[Object state change records]
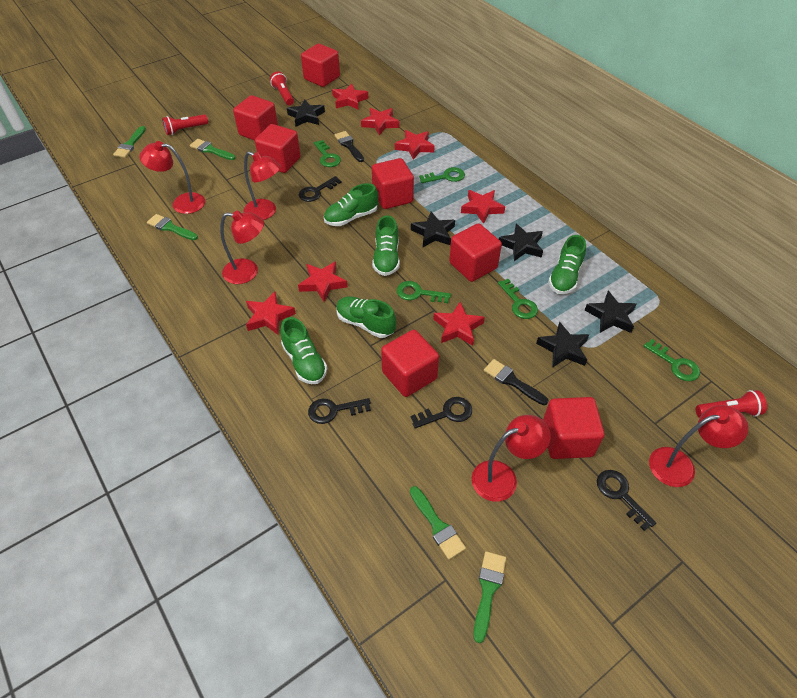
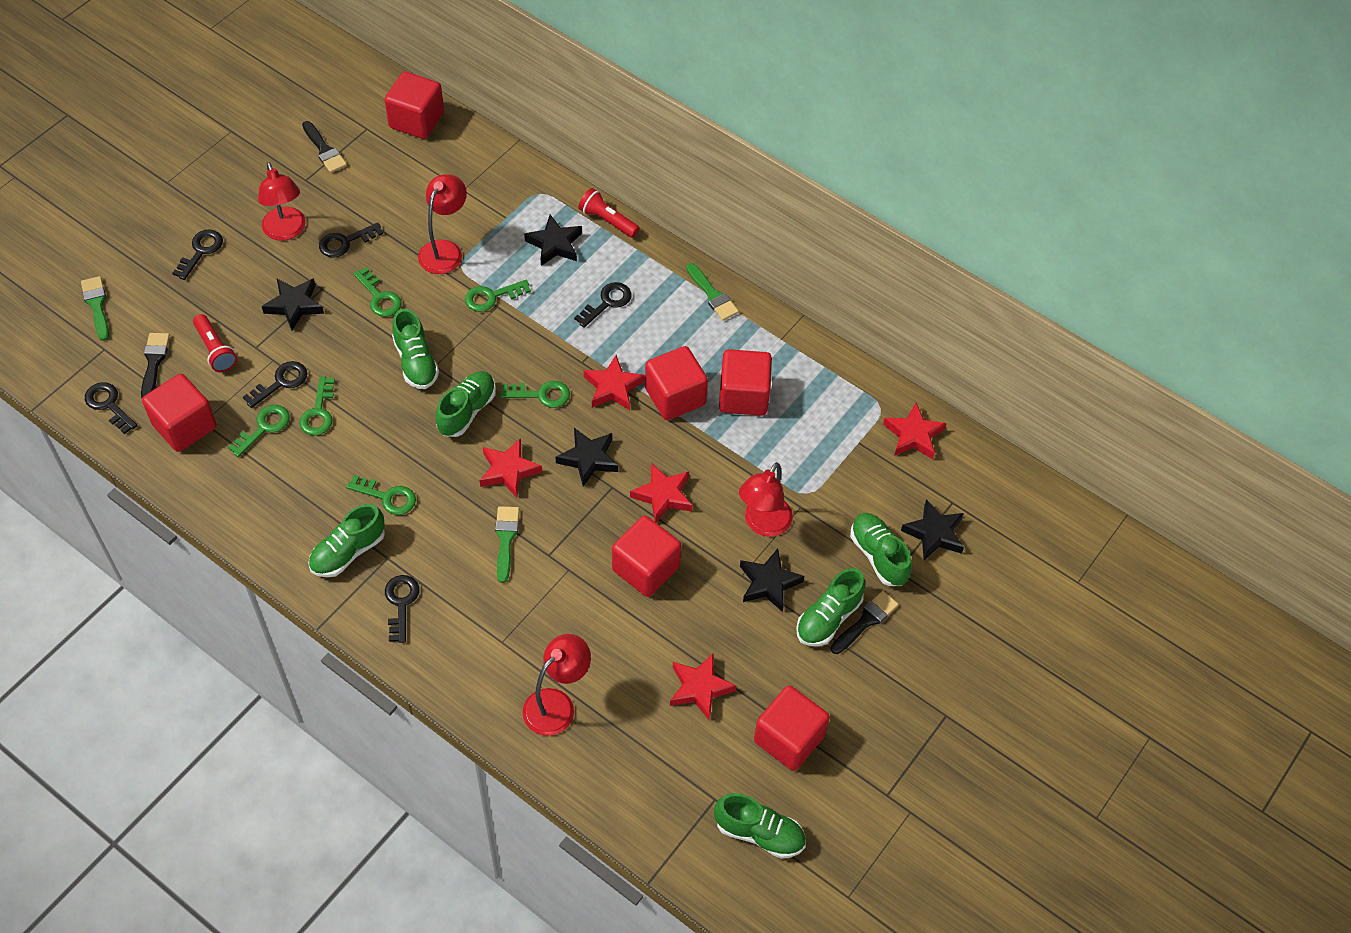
black brush: 2 -> 3
black key: 4 -> 6
green brush: 5 -> 3
green key: 5 -> 6
green shoe: 5 -> 6
red cube: 7 -> 6
red flashlight: 3 -> 2
red lamp: 5 -> 4
red star: 7 -> 5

=== Your assignment ===
In your copy, reproduce the data above exactly and skip every picture.

=== Answer section ===
black brush: 2 -> 3
black key: 4 -> 6
green brush: 5 -> 3
green key: 5 -> 6
green shoe: 5 -> 6
red cube: 7 -> 6
red flashlight: 3 -> 2
red lamp: 5 -> 4
red star: 7 -> 5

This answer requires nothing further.